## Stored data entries

- - - - -

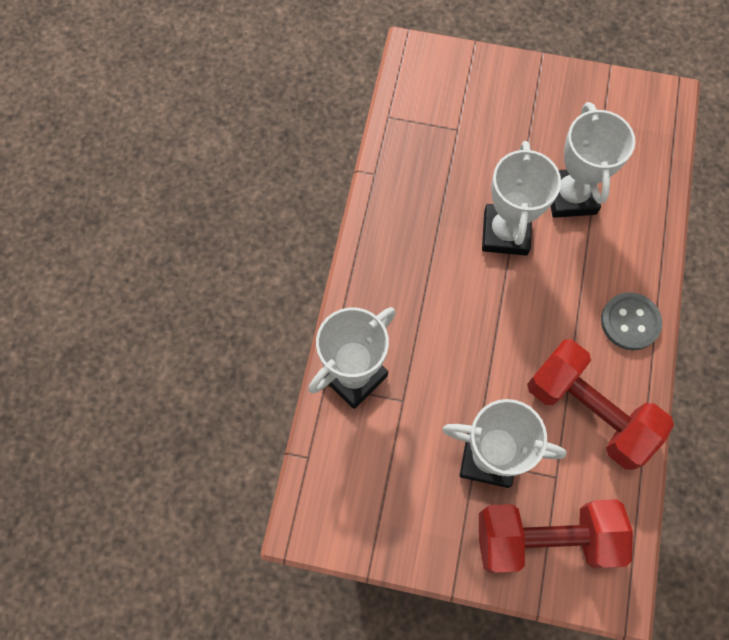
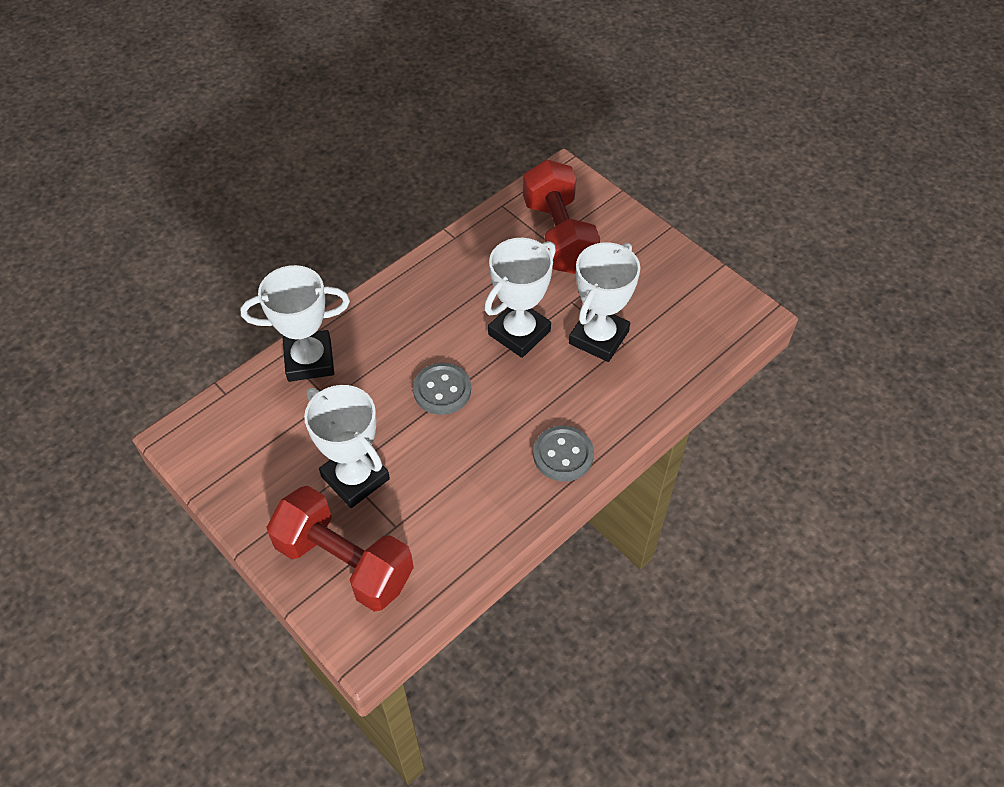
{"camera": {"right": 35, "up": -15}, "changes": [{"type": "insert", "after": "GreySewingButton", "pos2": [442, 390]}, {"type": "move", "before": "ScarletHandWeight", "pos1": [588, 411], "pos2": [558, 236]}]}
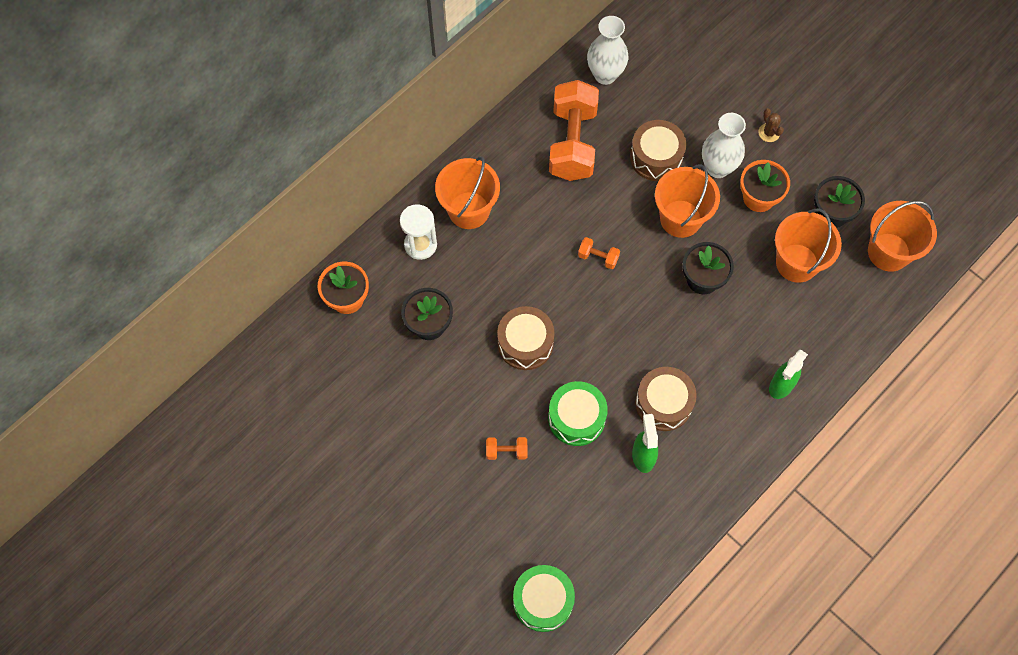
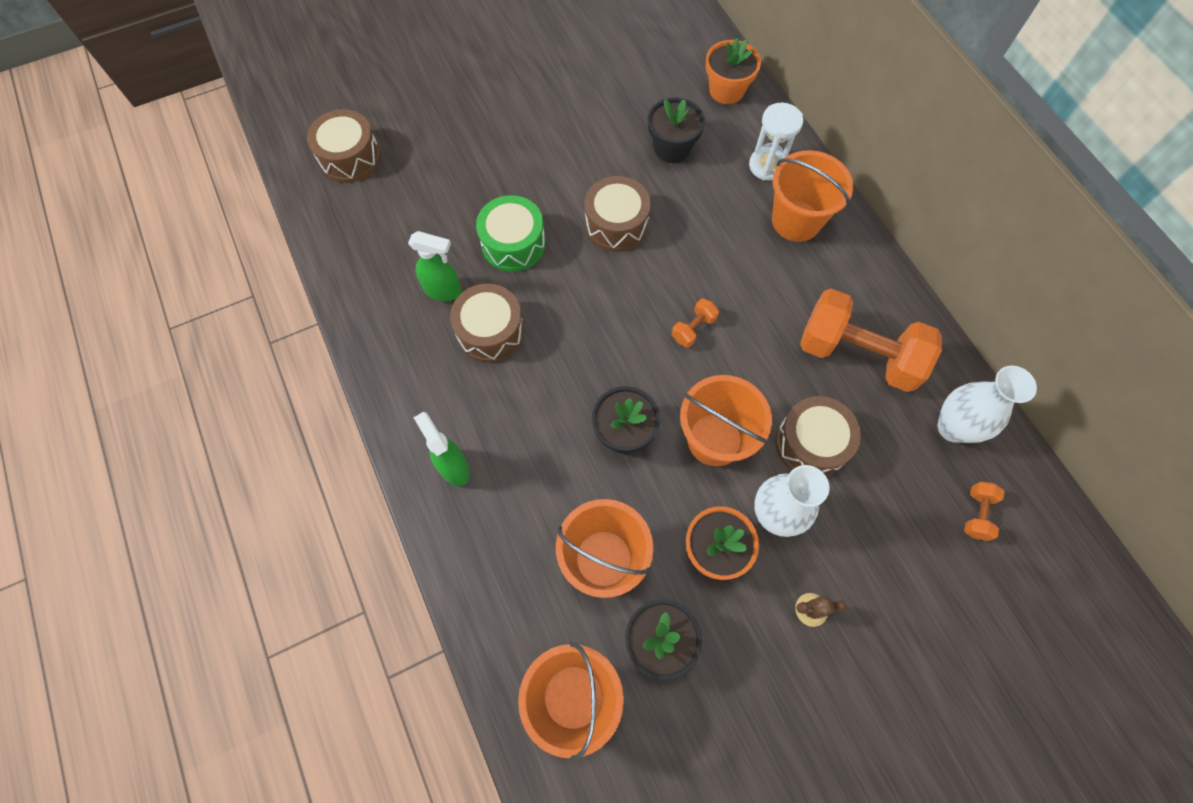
{"camera": {"right": 110, "up": 0}, "changes": [{"type": "recolor", "before": "LeafGreenDrum", "after": "RussetDrum", "pos1": [543, 601], "pos2": [350, 158]}, {"type": "move", "before": "OrangeHandWeight", "pos1": [506, 451], "pos2": [977, 514]}]}
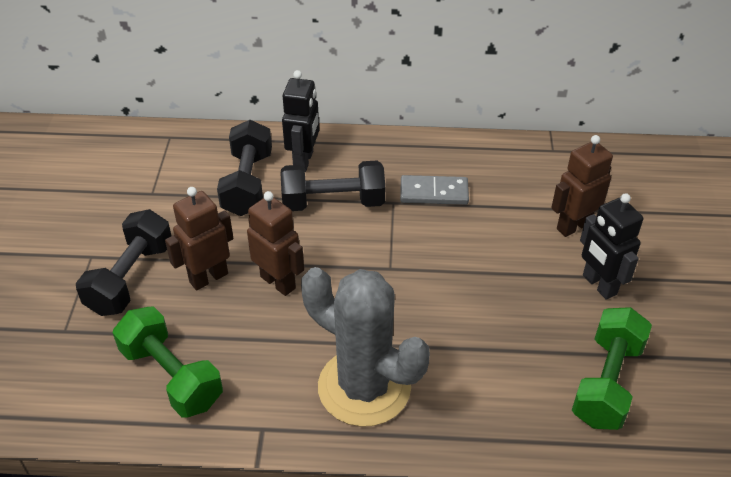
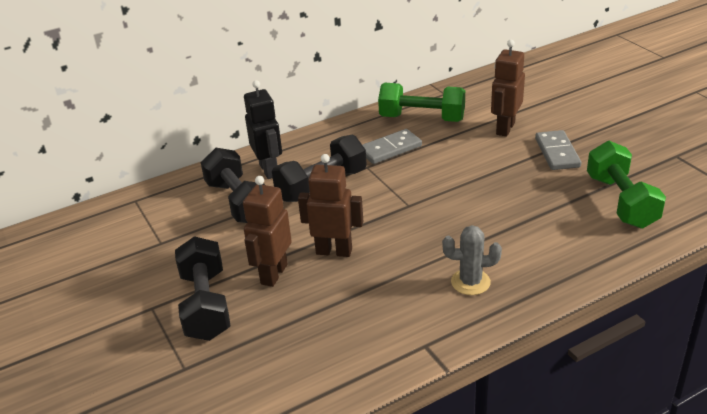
{"camera": {"right": -30, "up": -10}, "changes": [{"type": "move", "before": "LeafGreenHandWeight", "pos1": [171, 376], "pos2": [422, 118]}, {"type": "resize", "before": "GreyCactus", "pos1": [364, 387], "pos2": [470, 282], "scale": 0.47}, {"type": "replace", "before": "EbonyToyRobot", "after": "GreyDomino", "pos1": [599, 285], "pos2": [557, 153]}]}
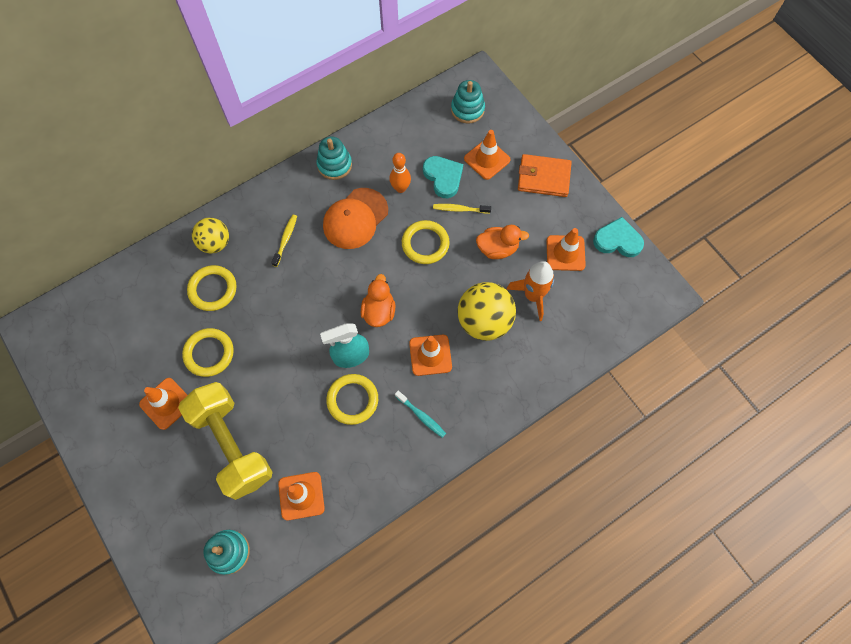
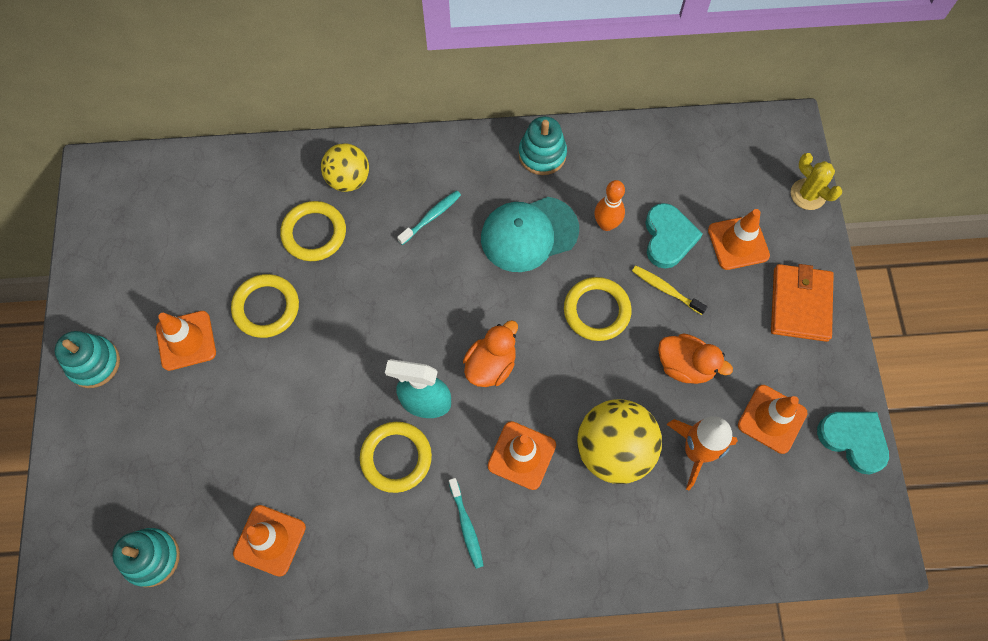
{"camera": {"right": 30, "up": 0}, "changes": [{"type": "move", "before": "TealStackingToy", "pos1": [467, 109], "pos2": [94, 363]}, {"type": "recolor", "before": "BrightYellowToothbrush", "after": "TealToothbrush", "pos1": [285, 239], "pos2": [431, 217]}, {"type": "recolor", "before": "OrangeBaseballCap", "after": "TealBaseballCap", "pos1": [355, 218], "pos2": [529, 234]}, {"type": "rotate", "before": "OrangeBillfold", "pos1": [543, 177], "pos2": [800, 304], "turn": 60}, {"type": "insert", "after": "BrightYellowCactus", "pos2": [808, 194]}, {"type": "delete", "before": "BrightYellowHandWeight", "pos1": [232, 445]}]}
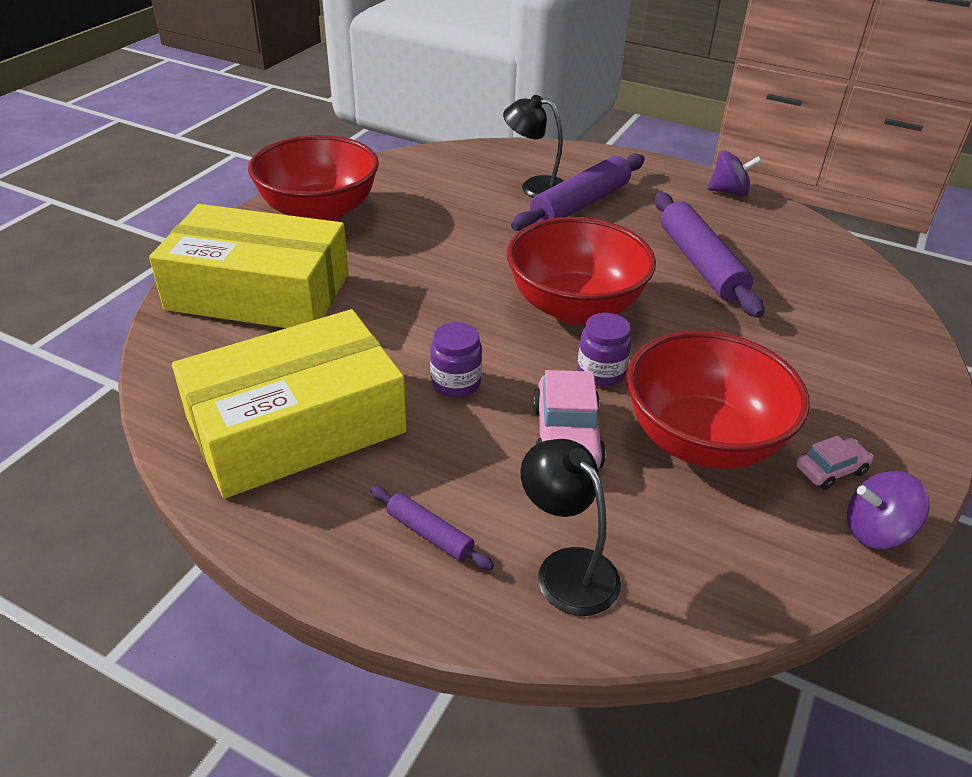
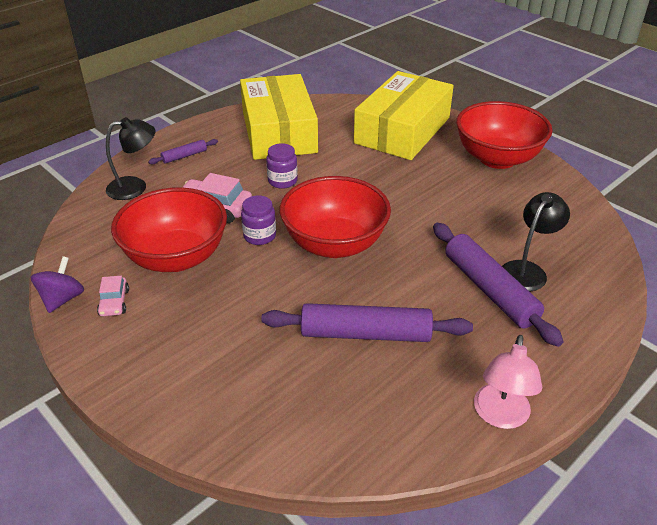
{"camera": {"right": 110, "up": 0}, "changes": [{"type": "replace", "before": "RoyalPurpleSpinningTop", "after": "PinkReadingLamp", "pos1": [729, 192], "pos2": [500, 416]}]}
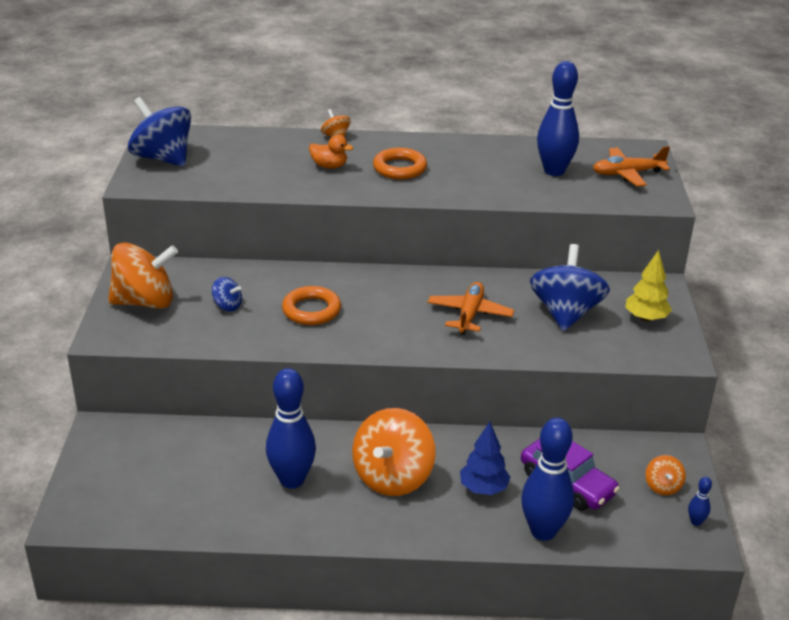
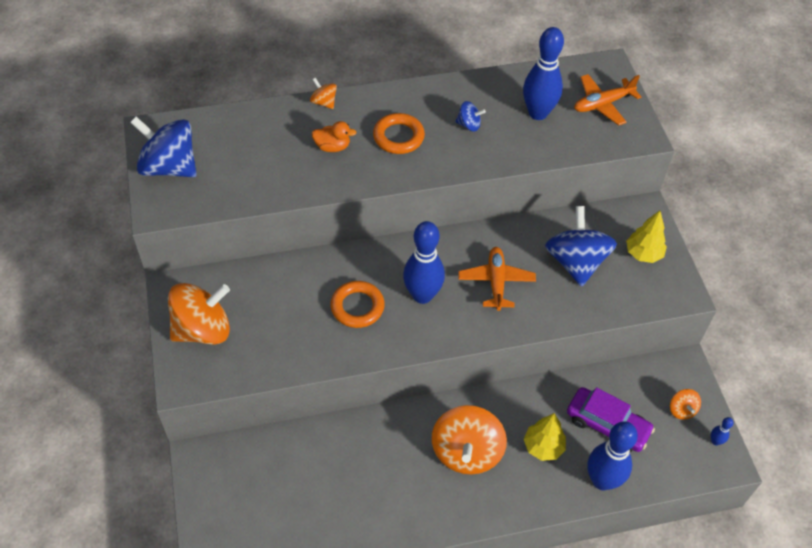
{"camera": {"right": -15, "up": 20}, "changes": [{"type": "move", "before": "BlueSkittle", "pos1": [292, 480], "pos2": [422, 295]}, {"type": "move", "before": "BlueSpinningTop", "pos1": [227, 306], "pos2": [469, 125]}, {"type": "recolor", "before": "BlueToyTree", "after": "BrightYellowToyTree", "pos1": [483, 488], "pos2": [543, 447]}]}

- - - - -

Although the records include pictures, the copy should reproduce every line exactly and none of the pictures.

## Problem solution
{"camera": {"right": 35, "up": -15}, "changes": [{"type": "insert", "after": "GreySewingButton", "pos2": [442, 390]}, {"type": "move", "before": "ScarletHandWeight", "pos1": [588, 411], "pos2": [558, 236]}]}
{"camera": {"right": 110, "up": 0}, "changes": [{"type": "recolor", "before": "LeafGreenDrum", "after": "RussetDrum", "pos1": [543, 601], "pos2": [350, 158]}, {"type": "move", "before": "OrangeHandWeight", "pos1": [506, 451], "pos2": [977, 514]}]}
{"camera": {"right": -30, "up": -10}, "changes": [{"type": "move", "before": "LeafGreenHandWeight", "pos1": [171, 376], "pos2": [422, 118]}, {"type": "resize", "before": "GreyCactus", "pos1": [364, 387], "pos2": [470, 282], "scale": 0.47}, {"type": "replace", "before": "EbonyToyRobot", "after": "GreyDomino", "pos1": [599, 285], "pos2": [557, 153]}]}
{"camera": {"right": 30, "up": 0}, "changes": [{"type": "move", "before": "TealStackingToy", "pos1": [467, 109], "pos2": [94, 363]}, {"type": "recolor", "before": "BrightYellowToothbrush", "after": "TealToothbrush", "pos1": [285, 239], "pos2": [431, 217]}, {"type": "recolor", "before": "OrangeBaseballCap", "after": "TealBaseballCap", "pos1": [355, 218], "pos2": [529, 234]}, {"type": "rotate", "before": "OrangeBillfold", "pos1": [543, 177], "pos2": [800, 304], "turn": 60}, {"type": "insert", "after": "BrightYellowCactus", "pos2": [808, 194]}, {"type": "delete", "before": "BrightYellowHandWeight", "pos1": [232, 445]}]}
{"camera": {"right": 110, "up": 0}, "changes": [{"type": "replace", "before": "RoyalPurpleSpinningTop", "after": "PinkReadingLamp", "pos1": [729, 192], "pos2": [500, 416]}]}
{"camera": {"right": -15, "up": 20}, "changes": [{"type": "move", "before": "BlueSkittle", "pos1": [292, 480], "pos2": [422, 295]}, {"type": "move", "before": "BlueSpinningTop", "pos1": [227, 306], "pos2": [469, 125]}, {"type": "recolor", "before": "BlueToyTree", "after": "BrightYellowToyTree", "pos1": [483, 488], "pos2": [543, 447]}]}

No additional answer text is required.